-- Records shown --
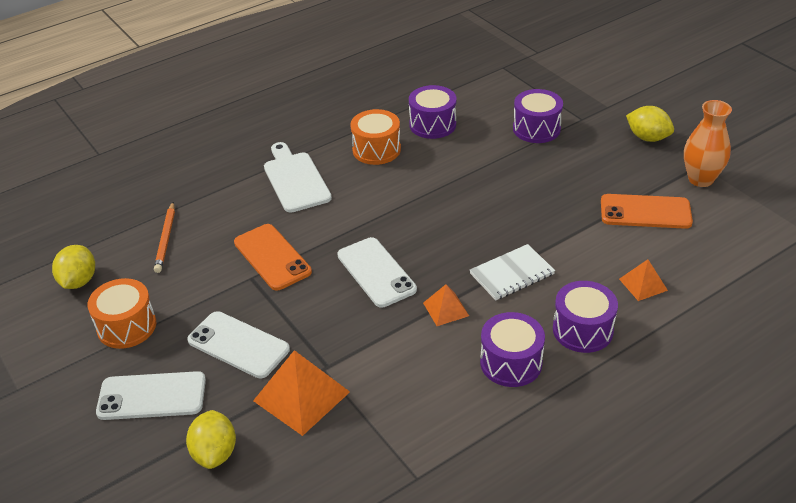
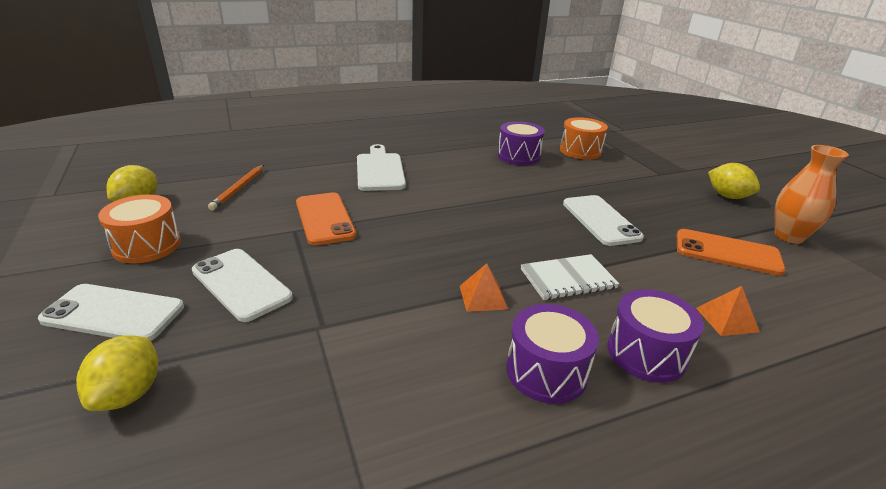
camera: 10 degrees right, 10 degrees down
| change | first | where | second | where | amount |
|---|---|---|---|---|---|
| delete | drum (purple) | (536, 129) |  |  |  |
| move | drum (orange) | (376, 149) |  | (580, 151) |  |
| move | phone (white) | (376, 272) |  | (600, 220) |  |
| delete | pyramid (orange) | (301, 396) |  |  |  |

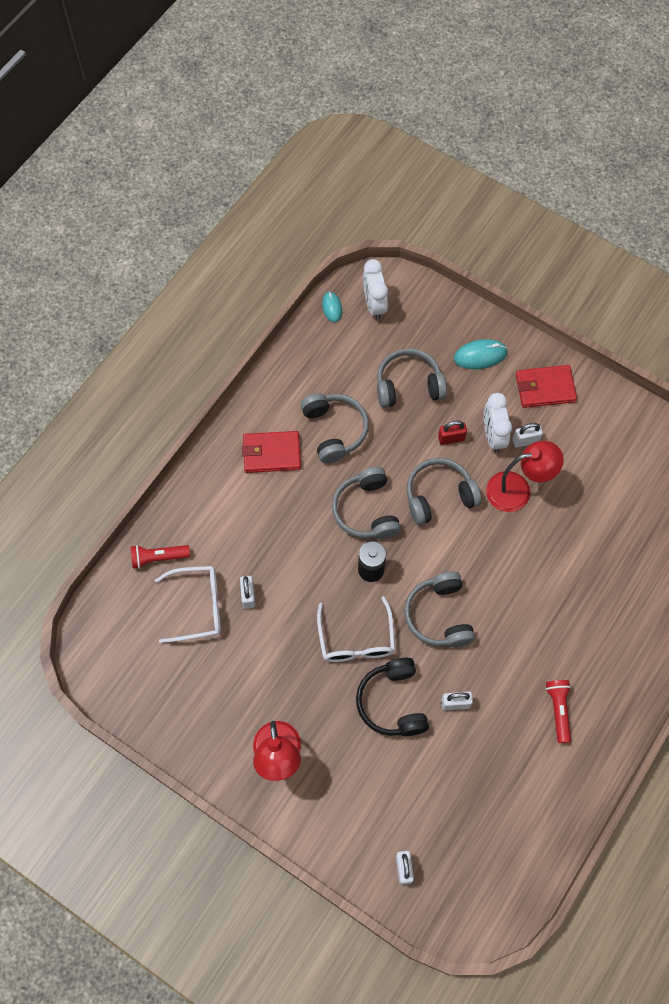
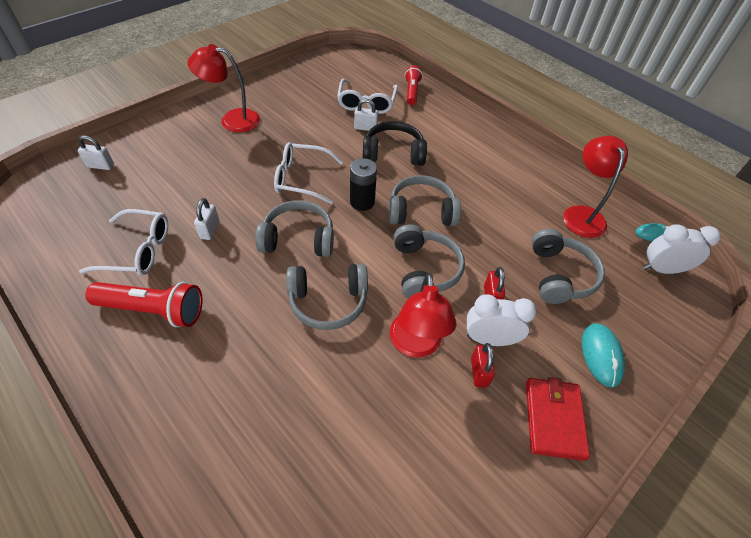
camera: 100 degrees right, 15 degrees down
| change | first | where | second | where | amount |
|---|---|---|---|---|---|
| move | headphones (grey) | (334, 430) |  | (328, 302) |  |
| recolor | padlock (white) | (525, 441) | padlock (red) | (479, 372) |  |
| delete | wallet (red) | (271, 453) |  |  |  |
| move | headphones (black) | (392, 702) |  | (393, 153) |  |
| resize | flashlight (red) | (558, 710) |  | (153, 310) | x1.59 |
| insert |  |  | lamp (red) | (582, 214) |  |
| insert |  |  | glasses (white) | (138, 250) |  |

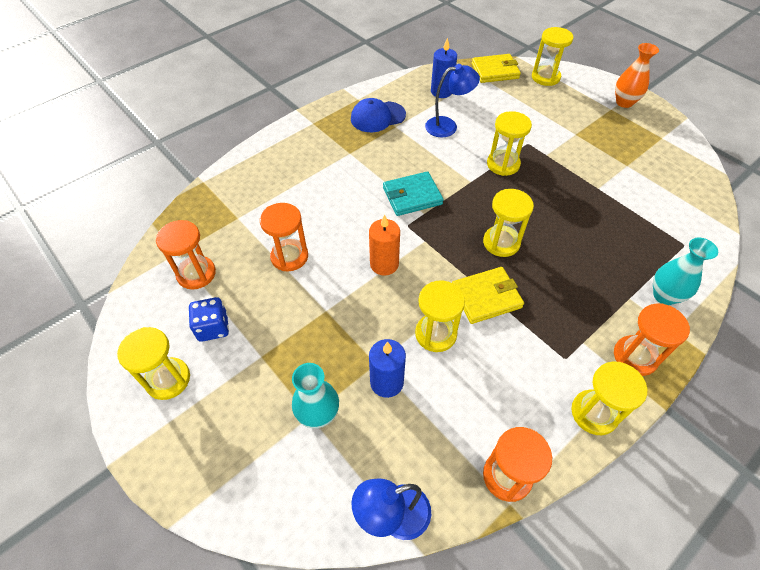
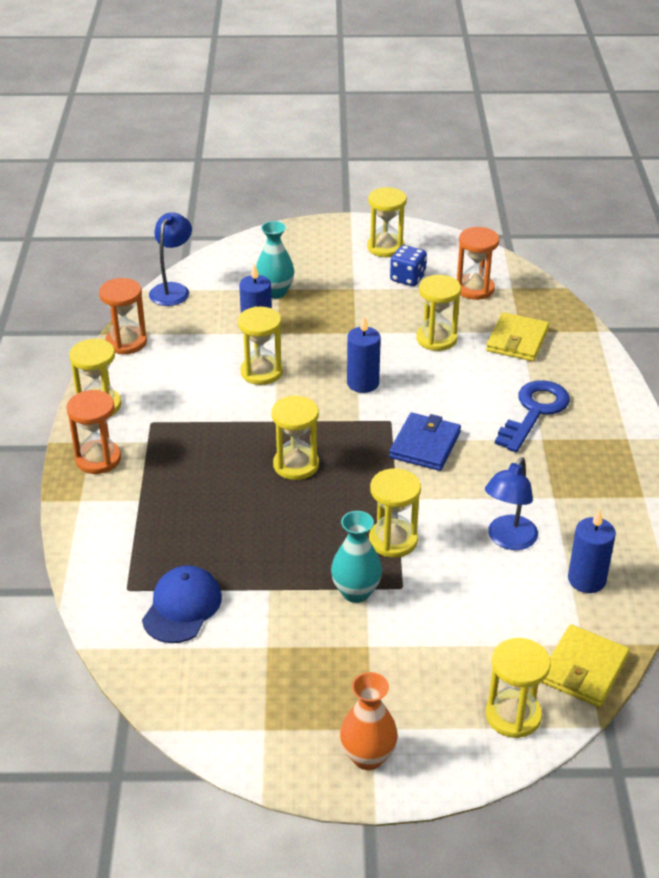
camera: 130 degrees right, 15 degrees down
| change | first | where | second | where | amount |
|---|---|---|---|---|---|
| move | cap (blue) | (377, 117) |  | (182, 607) |  |
| recolor | wallet (turquoise) | (412, 196) | wallet (blue) | (425, 445) |  |
| recolor | hourglass (orange) | (289, 256) | hourglass (yellow) | (436, 339) |  |
| recolor | candle (orange) | (384, 264) | candle (blue) | (363, 383) |  |
| move | vase (turquoise) | (664, 296) |  | (356, 592) |  |
| move | wallet (yellow) | (486, 297) |  | (517, 340) |  |
| insert |  |  | key (blue) | (534, 412) |  |

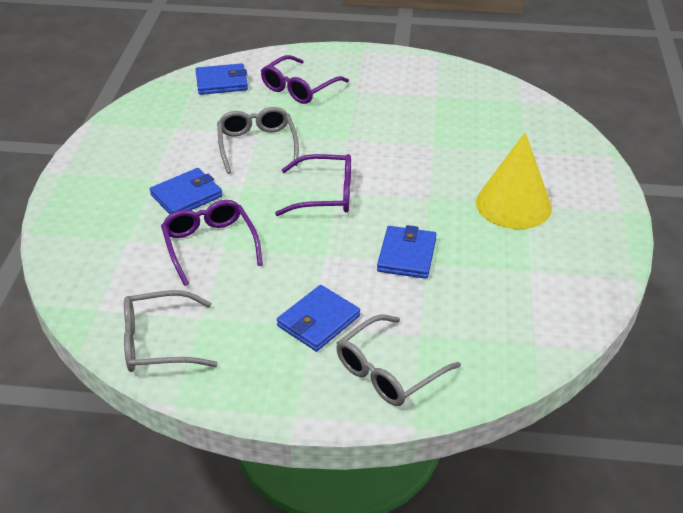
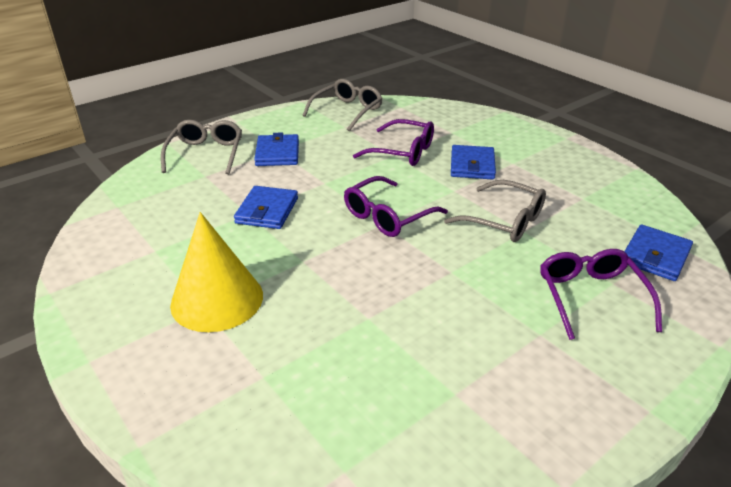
camera: 135 degrees right, 5 degrees down
| change | first | where | second | where | amount |
|---|---|---|---|---|---|
| rotate | wallet (blue) | (407, 255) |  | (267, 210) | 45 degrees clockwise |

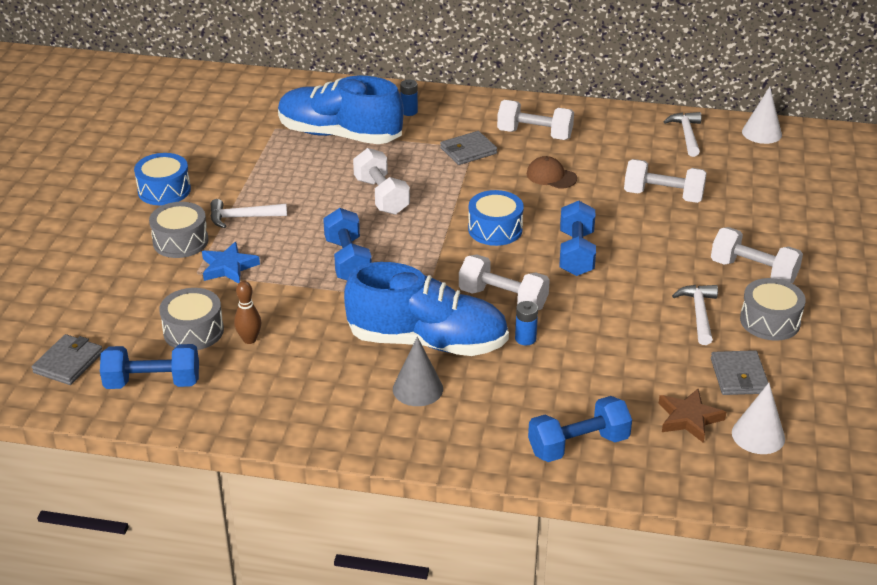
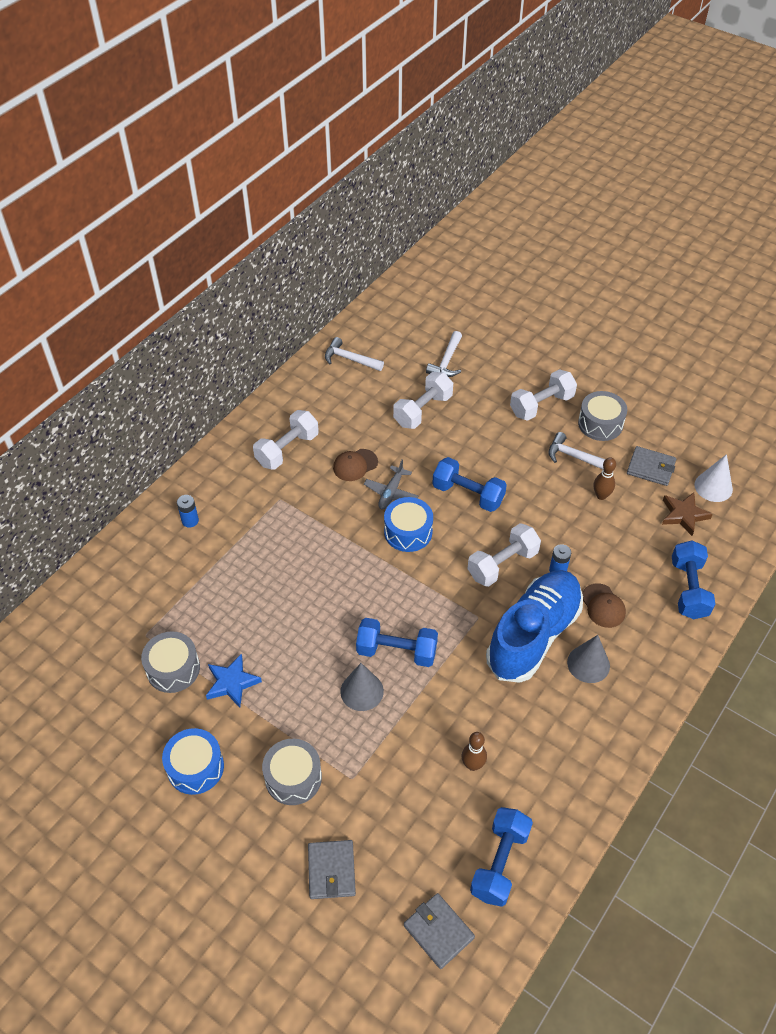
camera: 65 degrees left, 15 degrees up
| change | first | where | second | where | amount |
|---|---|---|---|---|---|
| delete | shoe (blue) | (339, 135) |  |  |  |
| delete | cone (white) | (761, 133) |  |  |  |
| move | wallet (grey) | (468, 151) |  | (331, 870) |  |
| delete | dumbbell (white) | (381, 196) |  |  |  |
| move | hammer (white) | (242, 217) |  | (446, 361) |  |
| move | star (blue) | (228, 267) |  | (232, 683) |  |
| move | drum (grey) | (193, 331) |  | (173, 669) |  |
| insert |  |  | bowling pin (brown) | (601, 495) |  |
| insert |  |  | plane (grey) | (391, 492) |  |
| insert |  |  | cap (brown) | (603, 606) |  |
| insert |  |  | cone (grey) | (362, 691) |  |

-- What is being asked --
Copy the listing verbatim, omitting images.

-- Exercise output --
camera: 10 degrees right, 10 degrees down
| change | first | where | second | where | amount |
|---|---|---|---|---|---|
| delete | drum (purple) | (536, 129) |  |  |  |
| move | drum (orange) | (376, 149) |  | (580, 151) |  |
| move | phone (white) | (376, 272) |  | (600, 220) |  |
| delete | pyramid (orange) | (301, 396) |  |  |  |

camera: 100 degrees right, 15 degrees down
| change | first | where | second | where | amount |
|---|---|---|---|---|---|
| move | headphones (grey) | (334, 430) |  | (328, 302) |  |
| recolor | padlock (white) | (525, 441) | padlock (red) | (479, 372) |  |
| delete | wallet (red) | (271, 453) |  |  |  |
| move | headphones (black) | (392, 702) |  | (393, 153) |  |
| resize | flashlight (red) | (558, 710) |  | (153, 310) | x1.59 |
| insert |  |  | lamp (red) | (582, 214) |  |
| insert |  |  | glasses (white) | (138, 250) |  |

camera: 130 degrees right, 15 degrees down
| change | first | where | second | where | amount |
|---|---|---|---|---|---|
| move | cap (blue) | (377, 117) |  | (182, 607) |  |
| recolor | wallet (turquoise) | (412, 196) | wallet (blue) | (425, 445) |  |
| recolor | hourglass (orange) | (289, 256) | hourglass (yellow) | (436, 339) |  |
| recolor | candle (orange) | (384, 264) | candle (blue) | (363, 383) |  |
| move | vase (turquoise) | (664, 296) |  | (356, 592) |  |
| move | wallet (yellow) | (486, 297) |  | (517, 340) |  |
| insert |  |  | key (blue) | (534, 412) |  |

camera: 135 degrees right, 5 degrees down
| change | first | where | second | where | amount |
|---|---|---|---|---|---|
| rotate | wallet (blue) | (407, 255) |  | (267, 210) | 45 degrees clockwise |

camera: 65 degrees left, 15 degrees up
| change | first | where | second | where | amount |
|---|---|---|---|---|---|
| delete | shoe (blue) | (339, 135) |  |  |  |
| delete | cone (white) | (761, 133) |  |  |  |
| move | wallet (grey) | (468, 151) |  | (331, 870) |  |
| delete | dumbbell (white) | (381, 196) |  |  |  |
| move | hammer (white) | (242, 217) |  | (446, 361) |  |
| move | star (blue) | (228, 267) |  | (232, 683) |  |
| move | drum (grey) | (193, 331) |  | (173, 669) |  |
| insert |  |  | bowling pin (brown) | (601, 495) |  |
| insert |  |  | plane (grey) | (391, 492) |  |
| insert |  |  | cap (brown) | (603, 606) |  |
| insert |  |  | cone (grey) | (362, 691) |  |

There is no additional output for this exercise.